(What you should do) Give the listing again word for word. Leave every image out.
#### Records for the exercise ####
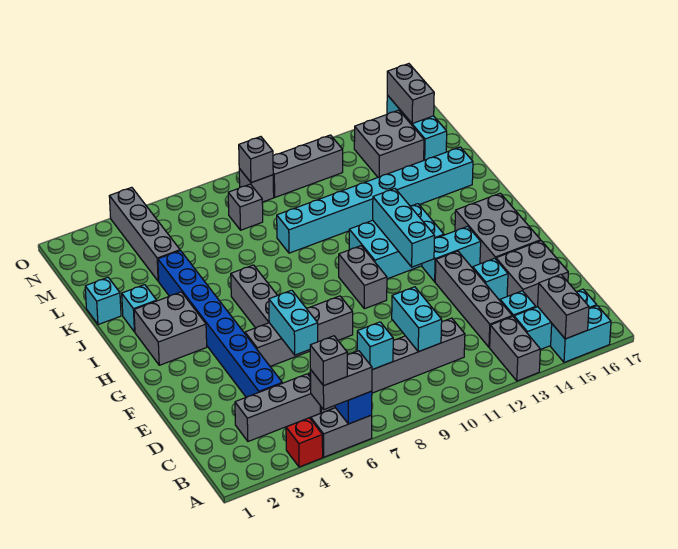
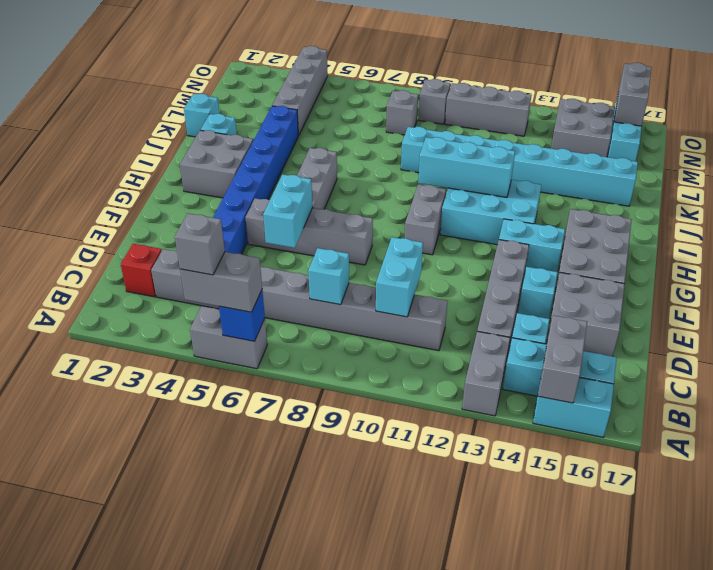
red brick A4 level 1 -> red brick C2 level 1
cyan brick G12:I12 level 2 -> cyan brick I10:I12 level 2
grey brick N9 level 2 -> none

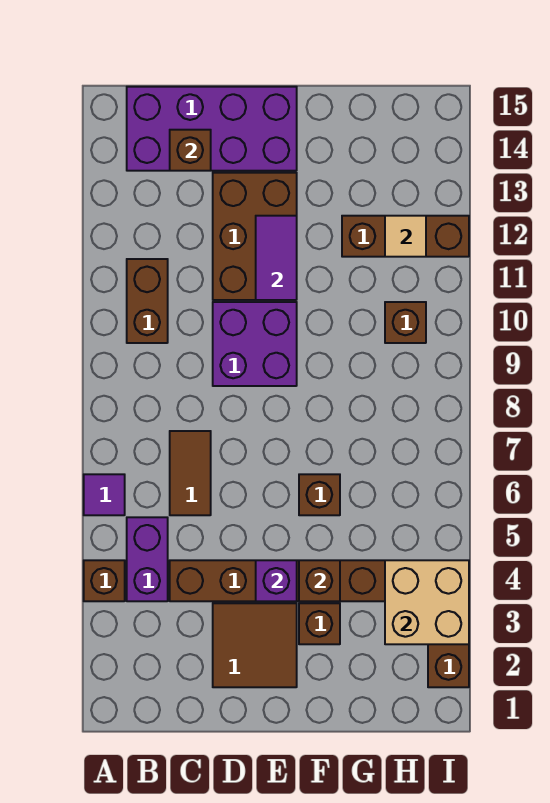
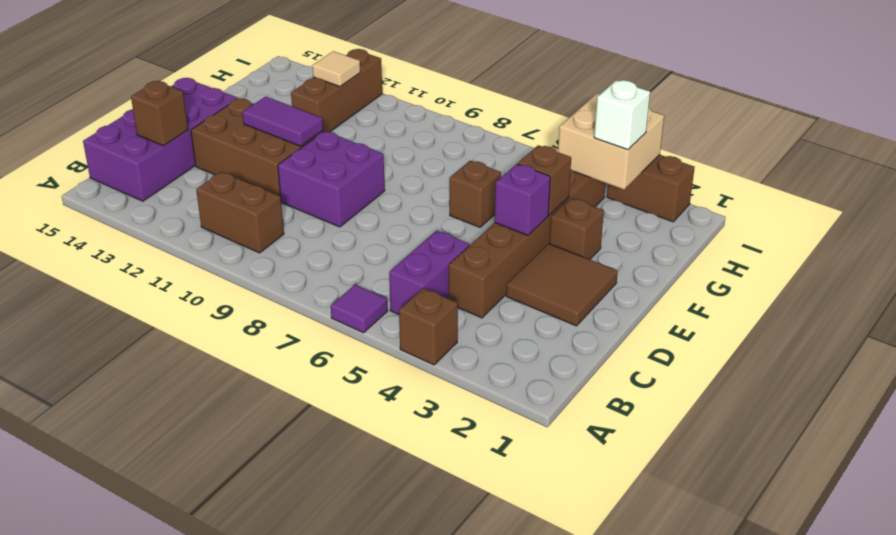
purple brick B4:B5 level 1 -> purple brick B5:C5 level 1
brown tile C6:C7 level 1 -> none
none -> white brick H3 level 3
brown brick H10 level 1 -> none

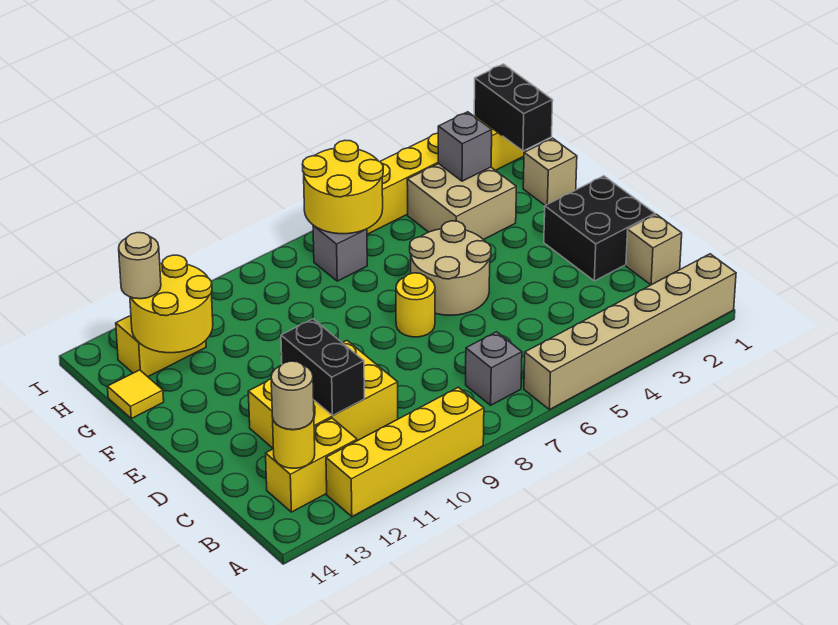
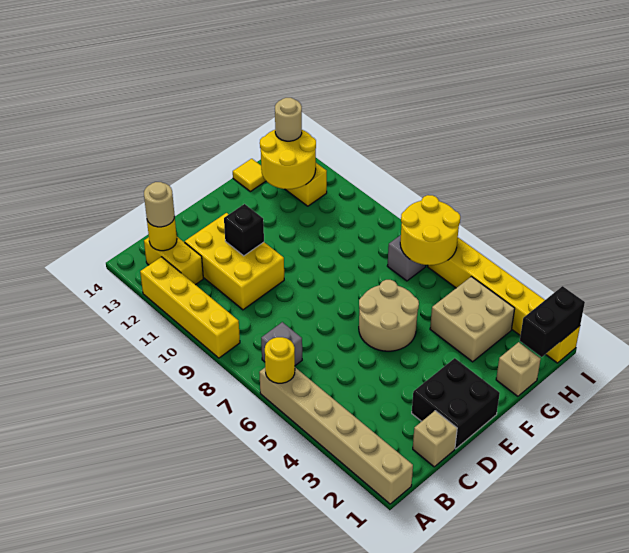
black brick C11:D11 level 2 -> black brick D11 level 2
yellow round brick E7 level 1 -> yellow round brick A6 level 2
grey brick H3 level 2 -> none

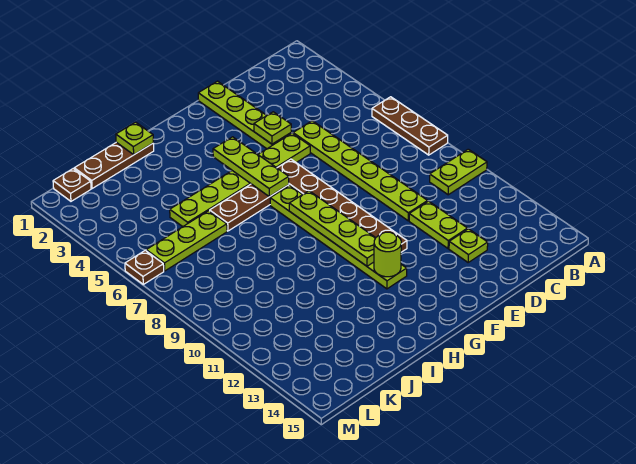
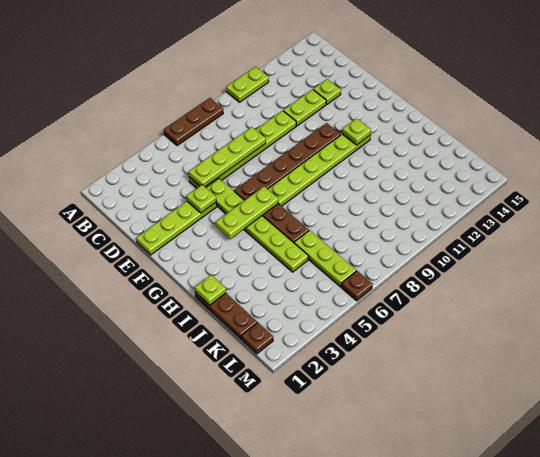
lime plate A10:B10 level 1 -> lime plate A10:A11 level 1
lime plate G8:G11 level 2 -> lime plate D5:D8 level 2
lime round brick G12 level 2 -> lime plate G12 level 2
####
(Reply)
red brick A4 level 1 -> red brick C2 level 1
cyan brick G12:I12 level 2 -> cyan brick I10:I12 level 2
grey brick N9 level 2 -> none

purple brick B4:B5 level 1 -> purple brick B5:C5 level 1
brown tile C6:C7 level 1 -> none
none -> white brick H3 level 3
brown brick H10 level 1 -> none

black brick C11:D11 level 2 -> black brick D11 level 2
yellow round brick E7 level 1 -> yellow round brick A6 level 2
grey brick H3 level 2 -> none

lime plate A10:B10 level 1 -> lime plate A10:A11 level 1
lime plate G8:G11 level 2 -> lime plate D5:D8 level 2
lime round brick G12 level 2 -> lime plate G12 level 2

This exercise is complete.